| Task statement |
Every line below containing the word "blue" should be found and copied.

| The data |
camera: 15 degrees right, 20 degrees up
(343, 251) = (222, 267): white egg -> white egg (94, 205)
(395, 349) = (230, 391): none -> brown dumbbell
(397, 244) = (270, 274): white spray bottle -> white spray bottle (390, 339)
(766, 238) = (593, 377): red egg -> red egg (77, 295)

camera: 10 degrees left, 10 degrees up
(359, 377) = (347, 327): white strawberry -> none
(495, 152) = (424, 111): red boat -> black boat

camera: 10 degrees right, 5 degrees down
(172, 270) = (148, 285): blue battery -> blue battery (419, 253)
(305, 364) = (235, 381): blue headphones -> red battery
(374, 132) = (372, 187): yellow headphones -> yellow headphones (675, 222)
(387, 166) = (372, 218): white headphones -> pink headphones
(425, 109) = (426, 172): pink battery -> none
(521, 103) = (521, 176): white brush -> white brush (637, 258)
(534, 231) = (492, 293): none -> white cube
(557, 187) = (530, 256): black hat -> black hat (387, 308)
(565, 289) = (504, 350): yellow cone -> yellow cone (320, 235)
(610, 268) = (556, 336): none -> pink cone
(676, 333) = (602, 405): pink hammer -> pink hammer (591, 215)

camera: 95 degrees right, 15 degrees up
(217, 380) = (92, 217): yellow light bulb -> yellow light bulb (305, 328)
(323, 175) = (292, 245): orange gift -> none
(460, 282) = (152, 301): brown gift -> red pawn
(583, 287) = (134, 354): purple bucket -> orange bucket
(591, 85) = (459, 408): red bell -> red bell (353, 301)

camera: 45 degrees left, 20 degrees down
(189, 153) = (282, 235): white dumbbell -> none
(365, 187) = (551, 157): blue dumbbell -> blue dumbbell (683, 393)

| Finished exercise |
(172, 270) = (148, 285): blue battery -> blue battery (419, 253)
(305, 364) = (235, 381): blue headphones -> red battery
(365, 187) = (551, 157): blue dumbbell -> blue dumbbell (683, 393)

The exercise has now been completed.